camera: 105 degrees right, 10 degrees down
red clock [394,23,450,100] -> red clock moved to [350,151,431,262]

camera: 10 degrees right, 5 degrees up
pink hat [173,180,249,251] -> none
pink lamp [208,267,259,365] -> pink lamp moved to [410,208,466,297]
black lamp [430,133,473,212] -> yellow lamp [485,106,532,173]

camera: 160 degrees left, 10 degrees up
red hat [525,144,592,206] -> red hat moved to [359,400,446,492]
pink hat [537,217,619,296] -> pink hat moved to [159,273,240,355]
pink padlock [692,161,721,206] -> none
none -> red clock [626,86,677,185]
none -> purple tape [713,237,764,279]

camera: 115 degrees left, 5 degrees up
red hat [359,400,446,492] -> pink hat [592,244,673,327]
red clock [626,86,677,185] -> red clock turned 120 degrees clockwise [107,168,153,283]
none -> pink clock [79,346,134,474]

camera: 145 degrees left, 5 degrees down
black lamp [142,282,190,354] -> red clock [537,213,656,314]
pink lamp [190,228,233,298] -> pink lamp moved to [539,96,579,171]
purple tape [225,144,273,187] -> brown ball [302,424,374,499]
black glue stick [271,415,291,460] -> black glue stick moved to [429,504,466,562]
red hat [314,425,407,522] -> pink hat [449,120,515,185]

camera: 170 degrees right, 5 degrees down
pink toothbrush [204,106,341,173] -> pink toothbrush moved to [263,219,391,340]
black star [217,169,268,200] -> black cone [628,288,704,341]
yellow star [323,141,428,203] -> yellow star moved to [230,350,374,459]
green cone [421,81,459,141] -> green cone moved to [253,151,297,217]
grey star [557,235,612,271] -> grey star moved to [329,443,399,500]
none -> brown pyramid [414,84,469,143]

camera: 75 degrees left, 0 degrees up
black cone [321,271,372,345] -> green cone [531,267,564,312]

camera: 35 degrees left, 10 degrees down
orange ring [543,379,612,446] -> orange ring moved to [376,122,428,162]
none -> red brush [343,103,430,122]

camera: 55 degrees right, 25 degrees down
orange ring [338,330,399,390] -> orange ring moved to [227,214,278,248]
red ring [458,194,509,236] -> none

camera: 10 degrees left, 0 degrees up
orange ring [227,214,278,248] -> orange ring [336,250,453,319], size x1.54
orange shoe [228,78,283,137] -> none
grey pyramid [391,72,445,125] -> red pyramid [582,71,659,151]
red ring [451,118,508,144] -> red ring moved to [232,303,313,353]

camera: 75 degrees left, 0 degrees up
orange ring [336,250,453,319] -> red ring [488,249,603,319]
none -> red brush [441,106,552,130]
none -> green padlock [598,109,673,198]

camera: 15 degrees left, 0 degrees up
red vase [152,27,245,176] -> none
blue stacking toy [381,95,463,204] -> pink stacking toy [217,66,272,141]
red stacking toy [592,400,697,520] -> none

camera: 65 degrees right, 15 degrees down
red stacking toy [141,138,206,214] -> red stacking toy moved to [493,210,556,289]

→ **WHAT TO WORK ON**
Going back to the entries above, set down exactly the lines that begin at the one with "pink lamp [208,267,259,365]" and end at the one with "red hat [525,144,592,206]", both included, and nothing else.

→ **WRITTEN ANSWER**
pink lamp [208,267,259,365] -> pink lamp moved to [410,208,466,297]
black lamp [430,133,473,212] -> yellow lamp [485,106,532,173]

camera: 160 degrees left, 10 degrees up
red hat [525,144,592,206] -> red hat moved to [359,400,446,492]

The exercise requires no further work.